→ What you need to do
Which of the lines below hold the word "brick"? Pull each of them out.

→ Supplied material
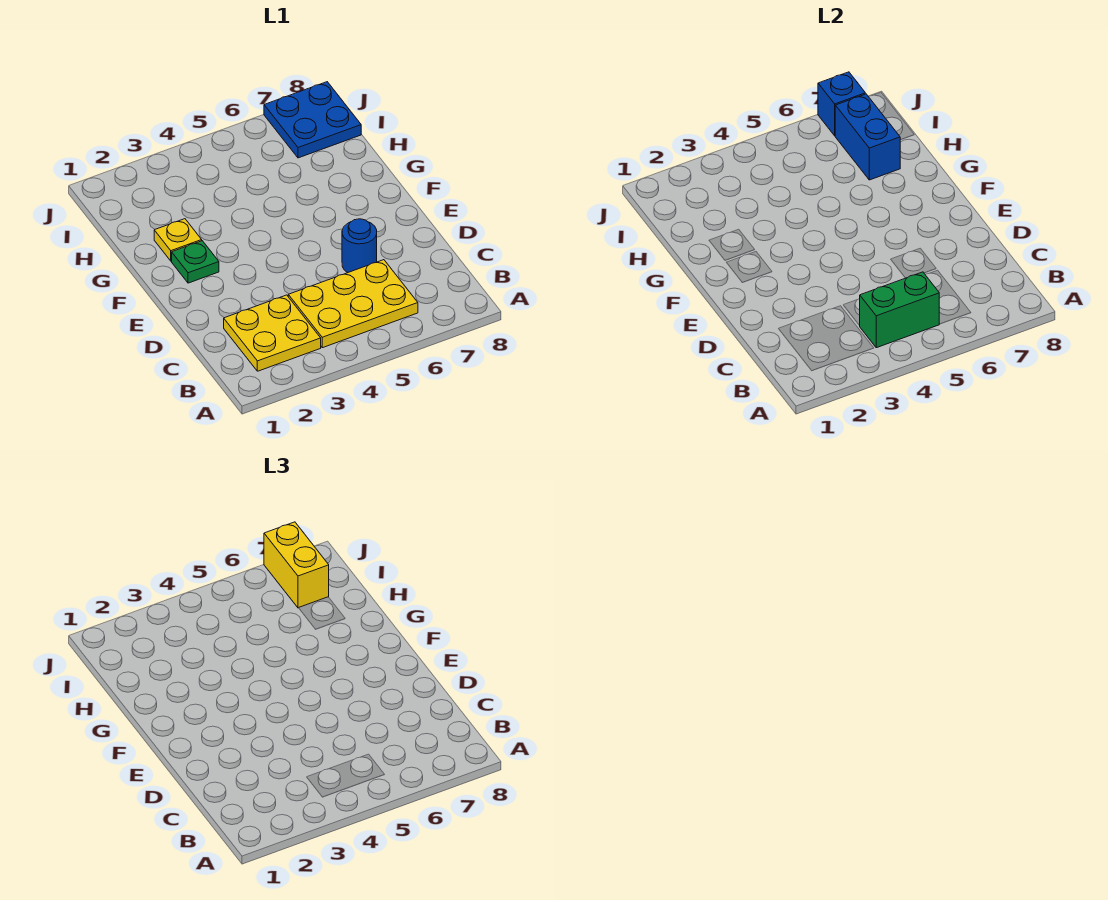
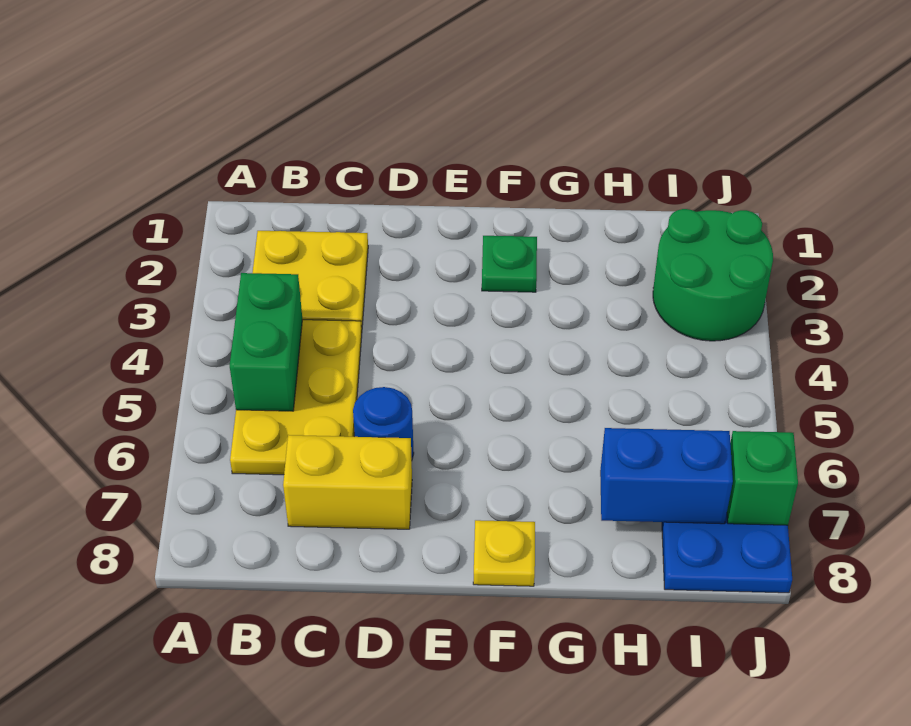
yellow plate G2 level 1 -> yellow plate F8 level 1
none -> green round brick I2:J3 level 1
yellow brick I7:J7 level 3 -> yellow brick C7:D7 level 1
blue brick J7 level 2 -> green brick J7 level 2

→ Response
none -> green round brick I2:J3 level 1
yellow brick I7:J7 level 3 -> yellow brick C7:D7 level 1
blue brick J7 level 2 -> green brick J7 level 2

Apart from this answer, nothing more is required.